Goal of the exercise | Reproduce every item below verbatim, line for line.

[Scene geometry reasoning data]
= = = = = = =

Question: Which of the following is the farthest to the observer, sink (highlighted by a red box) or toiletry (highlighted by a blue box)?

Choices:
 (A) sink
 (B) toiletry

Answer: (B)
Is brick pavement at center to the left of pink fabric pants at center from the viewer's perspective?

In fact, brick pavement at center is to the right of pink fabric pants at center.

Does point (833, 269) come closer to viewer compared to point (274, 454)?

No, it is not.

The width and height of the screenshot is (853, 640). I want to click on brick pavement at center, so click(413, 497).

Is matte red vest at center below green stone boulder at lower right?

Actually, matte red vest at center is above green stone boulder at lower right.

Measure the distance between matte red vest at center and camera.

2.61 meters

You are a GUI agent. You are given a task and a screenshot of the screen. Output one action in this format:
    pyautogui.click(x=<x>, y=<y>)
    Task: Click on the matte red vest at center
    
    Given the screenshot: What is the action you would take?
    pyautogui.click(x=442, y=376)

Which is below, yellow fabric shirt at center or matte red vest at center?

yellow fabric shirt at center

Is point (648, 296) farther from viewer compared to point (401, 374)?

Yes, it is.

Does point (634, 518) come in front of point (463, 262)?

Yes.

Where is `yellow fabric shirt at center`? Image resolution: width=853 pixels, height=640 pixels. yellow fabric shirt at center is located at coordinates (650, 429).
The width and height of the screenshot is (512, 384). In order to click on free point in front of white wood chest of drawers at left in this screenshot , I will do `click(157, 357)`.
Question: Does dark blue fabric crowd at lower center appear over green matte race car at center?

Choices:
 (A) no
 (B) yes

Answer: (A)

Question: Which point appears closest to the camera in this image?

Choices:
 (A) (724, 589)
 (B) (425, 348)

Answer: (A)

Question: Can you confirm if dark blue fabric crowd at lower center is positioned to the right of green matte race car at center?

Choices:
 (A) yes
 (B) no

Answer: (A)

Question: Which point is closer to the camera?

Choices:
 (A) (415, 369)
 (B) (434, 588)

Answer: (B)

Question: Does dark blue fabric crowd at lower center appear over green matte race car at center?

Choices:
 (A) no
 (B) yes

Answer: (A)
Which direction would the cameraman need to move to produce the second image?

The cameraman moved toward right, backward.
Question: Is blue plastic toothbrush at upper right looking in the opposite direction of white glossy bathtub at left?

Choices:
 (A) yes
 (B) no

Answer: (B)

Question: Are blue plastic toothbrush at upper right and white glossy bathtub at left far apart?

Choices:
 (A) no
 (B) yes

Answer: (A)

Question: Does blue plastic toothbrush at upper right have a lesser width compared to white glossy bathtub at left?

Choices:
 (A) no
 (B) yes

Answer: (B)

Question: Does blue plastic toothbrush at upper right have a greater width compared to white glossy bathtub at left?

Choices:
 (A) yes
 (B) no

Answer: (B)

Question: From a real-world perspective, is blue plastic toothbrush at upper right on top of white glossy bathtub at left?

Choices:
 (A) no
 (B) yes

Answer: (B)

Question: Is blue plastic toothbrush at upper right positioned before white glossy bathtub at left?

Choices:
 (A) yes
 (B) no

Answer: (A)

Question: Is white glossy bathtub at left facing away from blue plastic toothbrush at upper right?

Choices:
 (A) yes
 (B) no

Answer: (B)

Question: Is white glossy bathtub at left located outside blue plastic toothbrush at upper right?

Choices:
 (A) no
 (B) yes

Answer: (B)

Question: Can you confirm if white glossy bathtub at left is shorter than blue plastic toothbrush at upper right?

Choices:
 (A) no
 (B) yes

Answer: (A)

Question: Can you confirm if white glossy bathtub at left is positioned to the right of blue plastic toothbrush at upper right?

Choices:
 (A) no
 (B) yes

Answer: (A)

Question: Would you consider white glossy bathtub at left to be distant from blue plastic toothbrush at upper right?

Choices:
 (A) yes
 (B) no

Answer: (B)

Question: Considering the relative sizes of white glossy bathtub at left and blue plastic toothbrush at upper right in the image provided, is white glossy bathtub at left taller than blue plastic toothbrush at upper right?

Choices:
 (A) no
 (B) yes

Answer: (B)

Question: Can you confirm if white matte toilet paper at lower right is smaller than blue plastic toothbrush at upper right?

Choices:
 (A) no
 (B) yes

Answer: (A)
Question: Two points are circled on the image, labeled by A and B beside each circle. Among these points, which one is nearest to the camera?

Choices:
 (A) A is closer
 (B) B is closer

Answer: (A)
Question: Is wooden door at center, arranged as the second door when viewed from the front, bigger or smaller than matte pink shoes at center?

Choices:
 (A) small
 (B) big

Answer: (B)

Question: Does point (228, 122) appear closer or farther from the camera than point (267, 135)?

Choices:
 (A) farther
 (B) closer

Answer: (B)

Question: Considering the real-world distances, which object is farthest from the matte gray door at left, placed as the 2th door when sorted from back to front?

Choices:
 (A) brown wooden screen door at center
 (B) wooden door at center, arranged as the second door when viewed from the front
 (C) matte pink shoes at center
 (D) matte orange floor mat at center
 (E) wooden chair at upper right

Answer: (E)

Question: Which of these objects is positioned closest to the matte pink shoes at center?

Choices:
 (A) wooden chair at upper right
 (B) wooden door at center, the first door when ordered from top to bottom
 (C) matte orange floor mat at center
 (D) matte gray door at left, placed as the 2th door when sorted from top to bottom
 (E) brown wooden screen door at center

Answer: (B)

= = = = = = =

Answer section |
Question: Which of the following is the farthest to the observer, sink (highlighted by a red box) or toiletry (highlighted by a blue box)?

Choices:
 (A) sink
 (B) toiletry

Answer: (B)
Is brick pavement at center to the left of pink fabric pants at center from the viewer's perspective?

In fact, brick pavement at center is to the right of pink fabric pants at center.

Does point (833, 269) come closer to viewer compared to point (274, 454)?

No, it is not.

The width and height of the screenshot is (853, 640). I want to click on brick pavement at center, so click(413, 497).

Is matte red vest at center below green stone boulder at lower right?

Actually, matte red vest at center is above green stone boulder at lower right.

Measure the distance between matte red vest at center and camera.

2.61 meters

You are a GUI agent. You are given a task and a screenshot of the screen. Output one action in this format:
    pyautogui.click(x=<x>, y=<y>)
    Task: Click on the matte red vest at center
    
    Given the screenshot: What is the action you would take?
    pyautogui.click(x=442, y=376)

Which is below, yellow fabric shirt at center or matte red vest at center?

yellow fabric shirt at center

Is point (648, 296) farther from viewer compared to point (401, 374)?

Yes, it is.

Does point (634, 518) come in front of point (463, 262)?

Yes.

Where is `yellow fabric shirt at center`? Image resolution: width=853 pixels, height=640 pixels. yellow fabric shirt at center is located at coordinates (650, 429).
The width and height of the screenshot is (512, 384). In order to click on free point in front of white wood chest of drawers at left in this screenshot , I will do `click(157, 357)`.
Question: Does dark blue fabric crowd at lower center appear over green matte race car at center?

Choices:
 (A) no
 (B) yes

Answer: (A)

Question: Which point appears closest to the camera in this image?

Choices:
 (A) (724, 589)
 (B) (425, 348)

Answer: (A)

Question: Can you confirm if dark blue fabric crowd at lower center is positioned to the right of green matte race car at center?

Choices:
 (A) yes
 (B) no

Answer: (A)

Question: Which point is closer to the camera?

Choices:
 (A) (415, 369)
 (B) (434, 588)

Answer: (B)

Question: Does dark blue fabric crowd at lower center appear over green matte race car at center?

Choices:
 (A) no
 (B) yes

Answer: (A)
Which direction would the cameraman need to move to produce the second image?

The cameraman moved toward right, backward.
Question: Is blue plastic toothbrush at upper right looking in the opposite direction of white glossy bathtub at left?

Choices:
 (A) yes
 (B) no

Answer: (B)

Question: Are blue plastic toothbrush at upper right and white glossy bathtub at left far apart?

Choices:
 (A) no
 (B) yes

Answer: (A)

Question: Does blue plastic toothbrush at upper right have a lesser width compared to white glossy bathtub at left?

Choices:
 (A) no
 (B) yes

Answer: (B)

Question: Does blue plastic toothbrush at upper right have a greater width compared to white glossy bathtub at left?

Choices:
 (A) yes
 (B) no

Answer: (B)

Question: From a real-world perspective, is blue plastic toothbrush at upper right on top of white glossy bathtub at left?

Choices:
 (A) no
 (B) yes

Answer: (B)

Question: Is blue plastic toothbrush at upper right positioned before white glossy bathtub at left?

Choices:
 (A) yes
 (B) no

Answer: (A)

Question: Is white glossy bathtub at left facing away from blue plastic toothbrush at upper right?

Choices:
 (A) yes
 (B) no

Answer: (B)

Question: Is white glossy bathtub at left located outside blue plastic toothbrush at upper right?

Choices:
 (A) no
 (B) yes

Answer: (B)

Question: Can you confirm if white glossy bathtub at left is shorter than blue plastic toothbrush at upper right?

Choices:
 (A) no
 (B) yes

Answer: (A)

Question: Can you confirm if white glossy bathtub at left is positioned to the right of blue plastic toothbrush at upper right?

Choices:
 (A) no
 (B) yes

Answer: (A)

Question: Would you consider white glossy bathtub at left to be distant from blue plastic toothbrush at upper right?

Choices:
 (A) yes
 (B) no

Answer: (B)

Question: Considering the relative sizes of white glossy bathtub at left and blue plastic toothbrush at upper right in the image provided, is white glossy bathtub at left taller than blue plastic toothbrush at upper right?

Choices:
 (A) no
 (B) yes

Answer: (B)

Question: Can you confirm if white matte toilet paper at lower right is smaller than blue plastic toothbrush at upper right?

Choices:
 (A) no
 (B) yes

Answer: (A)
Question: Two points are circled on the image, labeled by A and B beside each circle. Among these points, which one is nearest to the camera?

Choices:
 (A) A is closer
 (B) B is closer

Answer: (A)
Question: Is wooden door at center, arranged as the second door when viewed from the front, bigger or smaller than matte pink shoes at center?

Choices:
 (A) small
 (B) big

Answer: (B)

Question: Does point (228, 122) appear closer or farther from the camera than point (267, 135)?

Choices:
 (A) farther
 (B) closer

Answer: (B)

Question: Considering the real-world distances, which object is farthest from the matte gray door at left, placed as the 2th door when sorted from back to front?

Choices:
 (A) brown wooden screen door at center
 (B) wooden door at center, arranged as the second door when viewed from the front
 (C) matte pink shoes at center
 (D) matte orange floor mat at center
 (E) wooden chair at upper right

Answer: (E)

Question: Which of these objects is positioned closest to the matte pink shoes at center?

Choices:
 (A) wooden chair at upper right
 (B) wooden door at center, the first door when ordered from top to bottom
 (C) matte orange floor mat at center
 (D) matte gray door at left, placed as the 2th door when sorted from top to bottom
 (E) brown wooden screen door at center

Answer: (B)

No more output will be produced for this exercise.